Give again, word for word, every line in the entries below from the line with "R4: 750k (VS, W26) -> none" up to and including the line with "U26: OR (in", and no other line.

RECORDS SHOWN =
··········

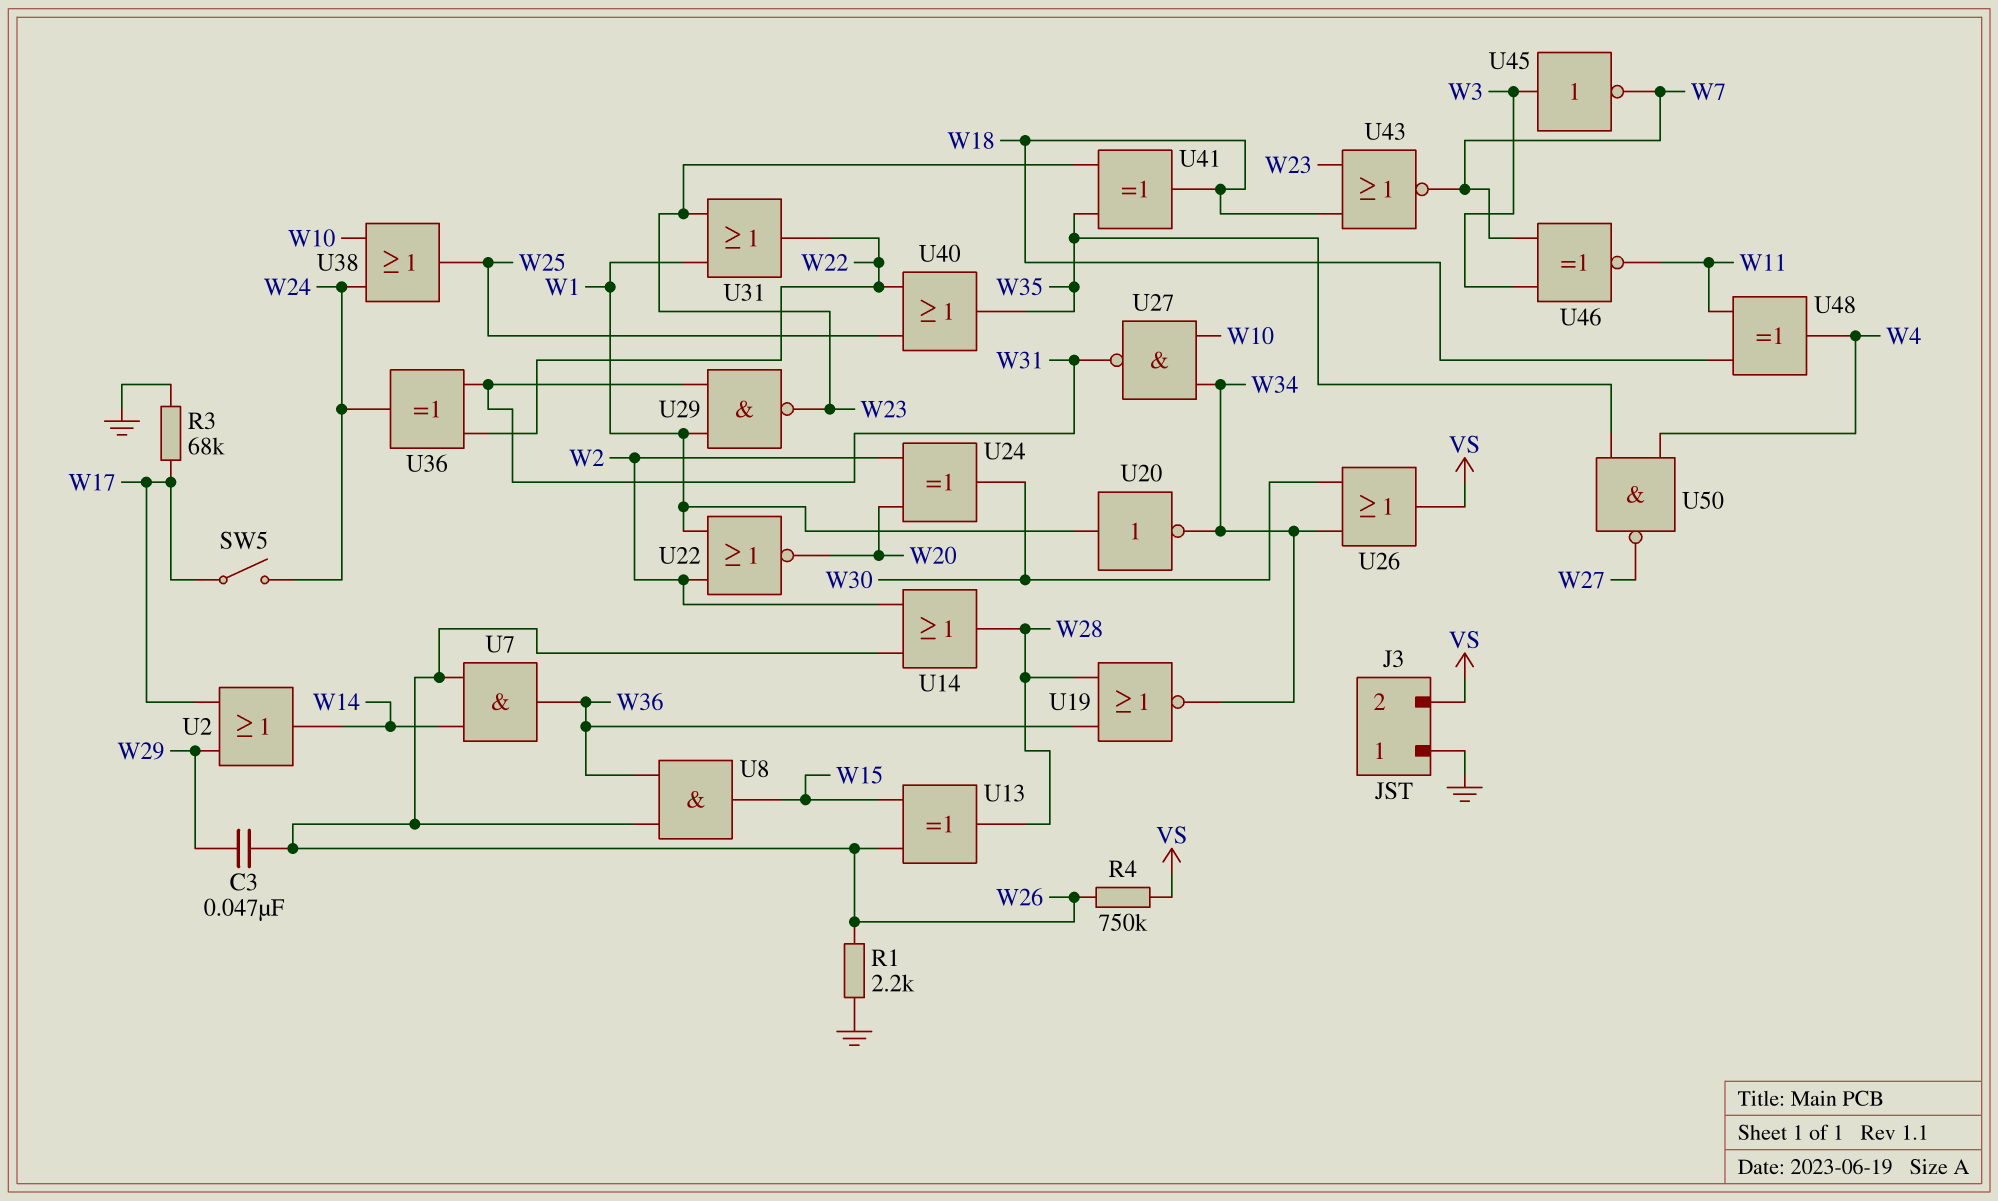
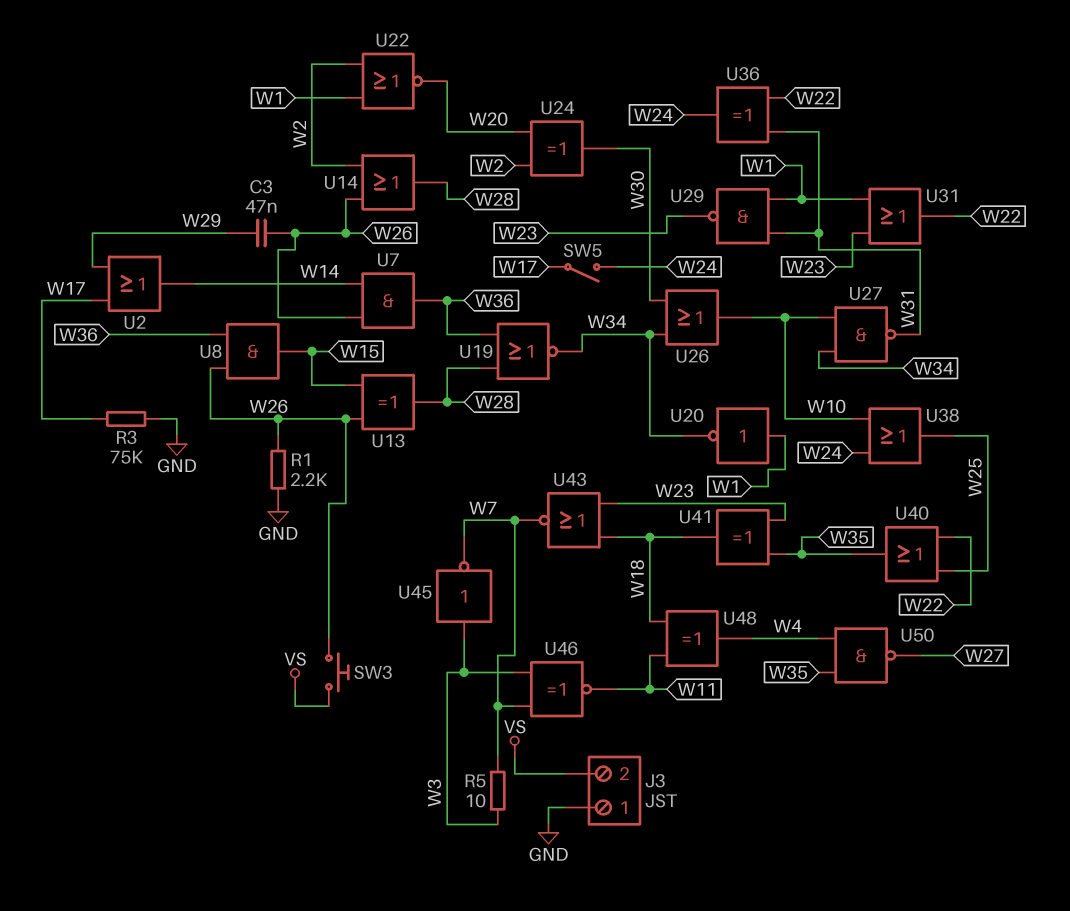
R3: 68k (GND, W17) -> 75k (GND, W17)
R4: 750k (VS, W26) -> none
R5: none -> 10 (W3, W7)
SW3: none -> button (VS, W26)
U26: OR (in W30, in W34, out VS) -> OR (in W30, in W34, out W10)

··········

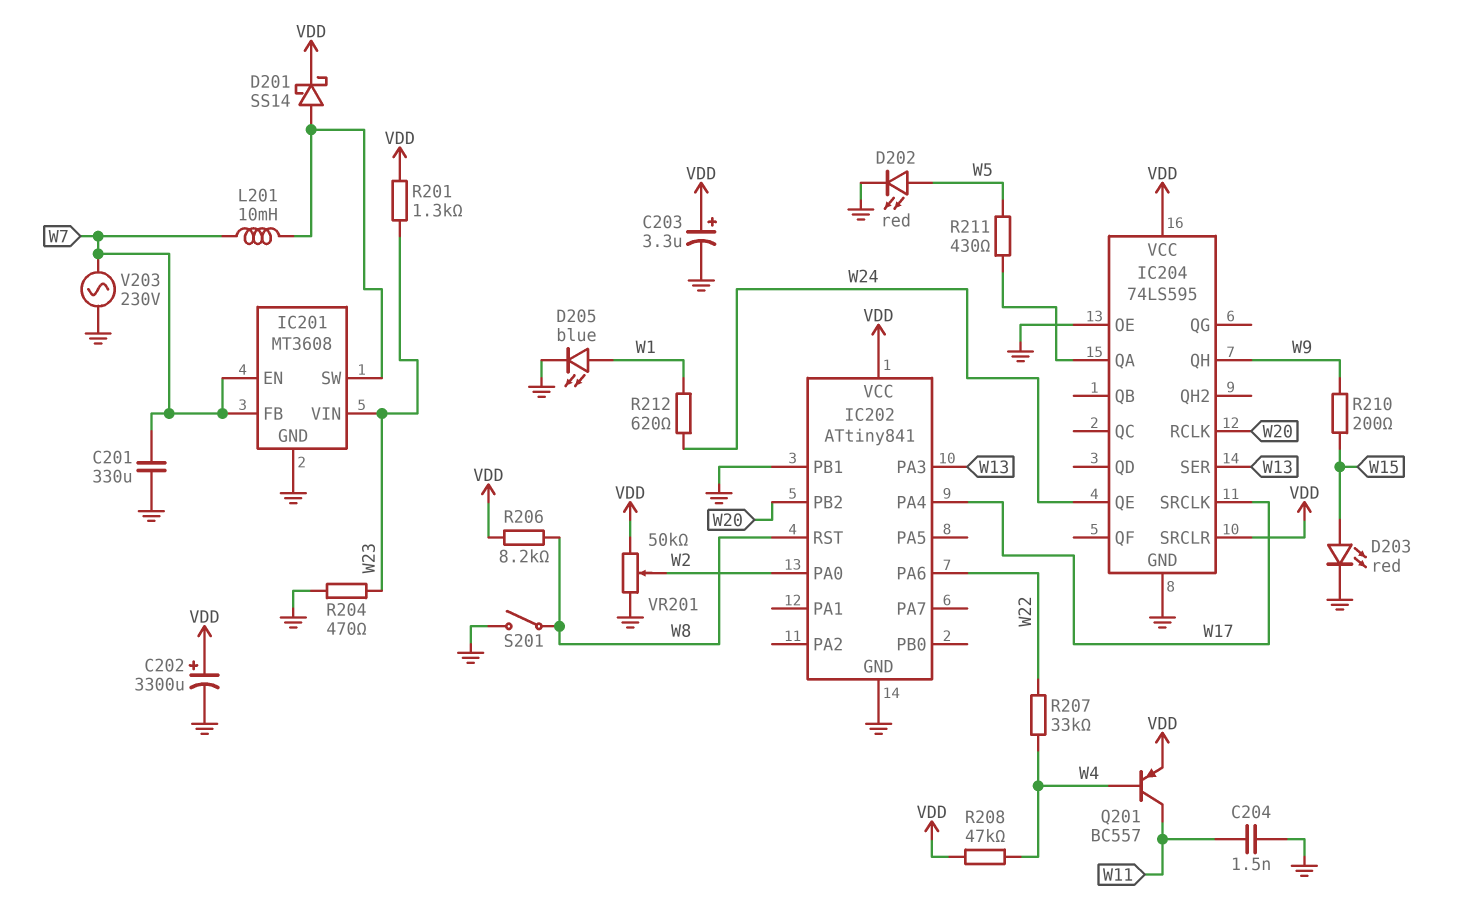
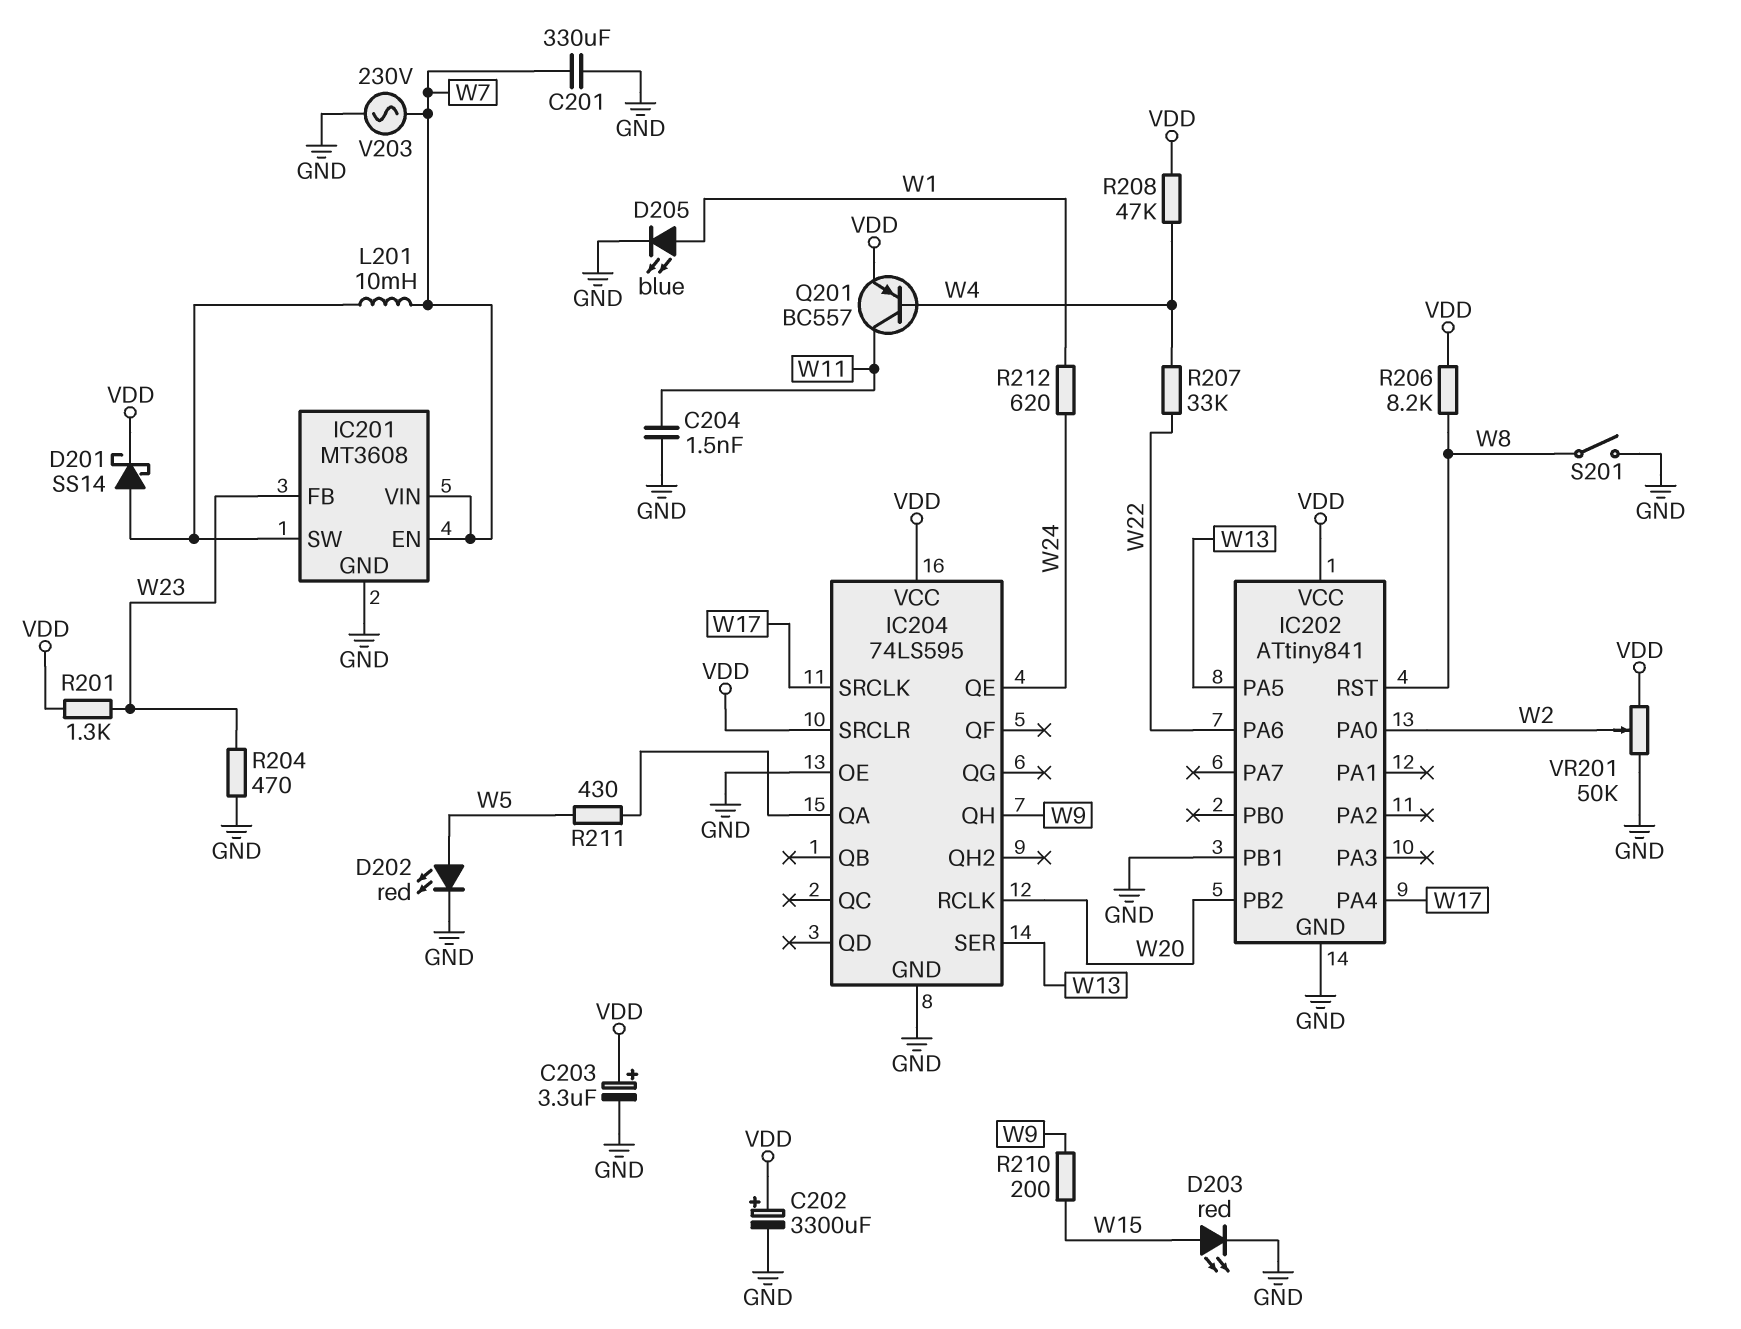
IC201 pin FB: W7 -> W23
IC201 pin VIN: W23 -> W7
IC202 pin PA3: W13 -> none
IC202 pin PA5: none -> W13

··········

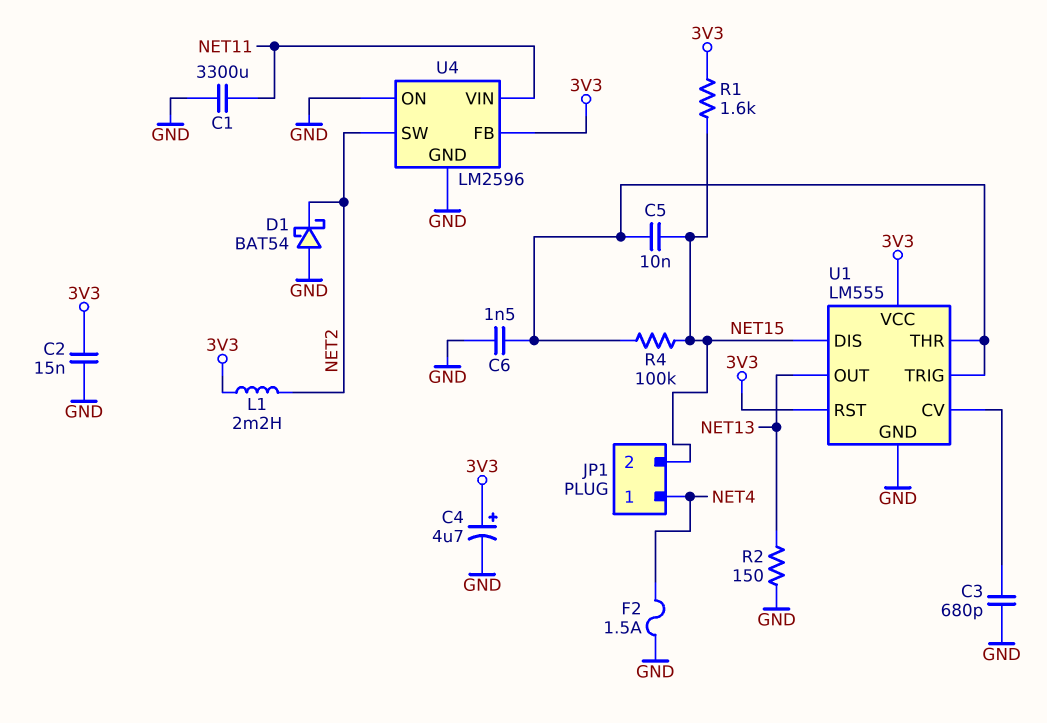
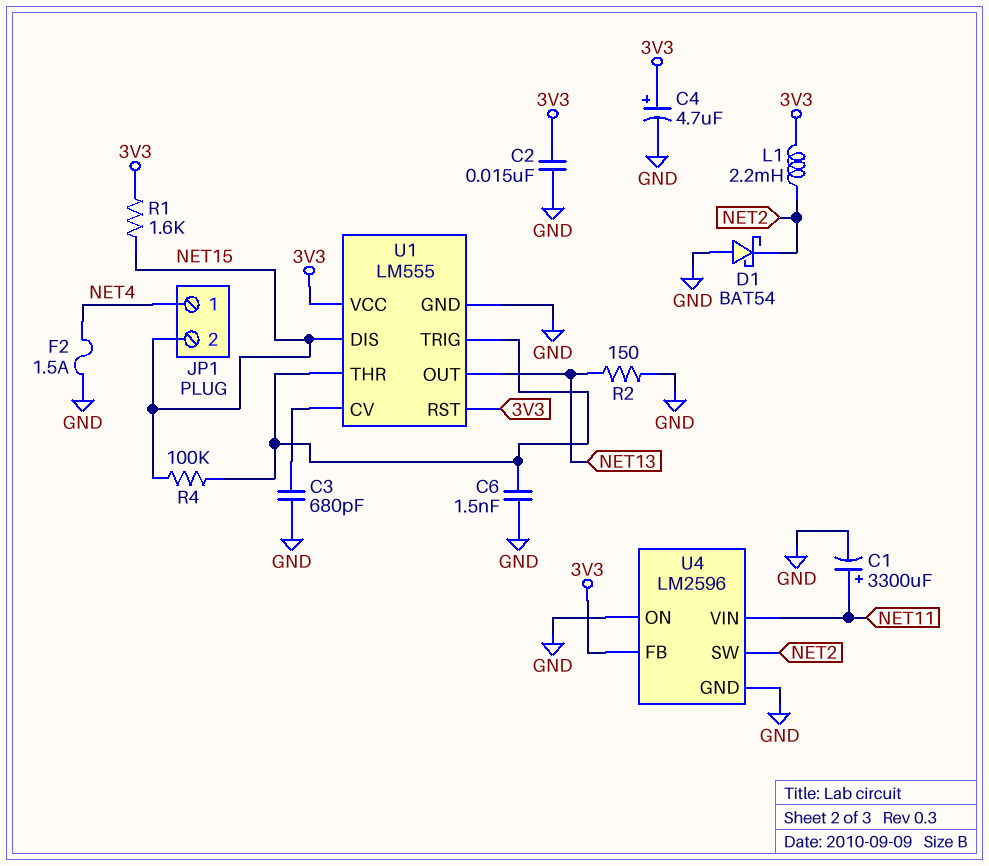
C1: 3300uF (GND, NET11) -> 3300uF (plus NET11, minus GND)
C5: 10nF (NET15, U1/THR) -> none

··········

ANSWER BOX =
R4: 750k (VS, W26) -> none
R5: none -> 10 (W3, W7)
SW3: none -> button (VS, W26)
U26: OR (in W30, in W34, out VS) -> OR (in W30, in W34, out W10)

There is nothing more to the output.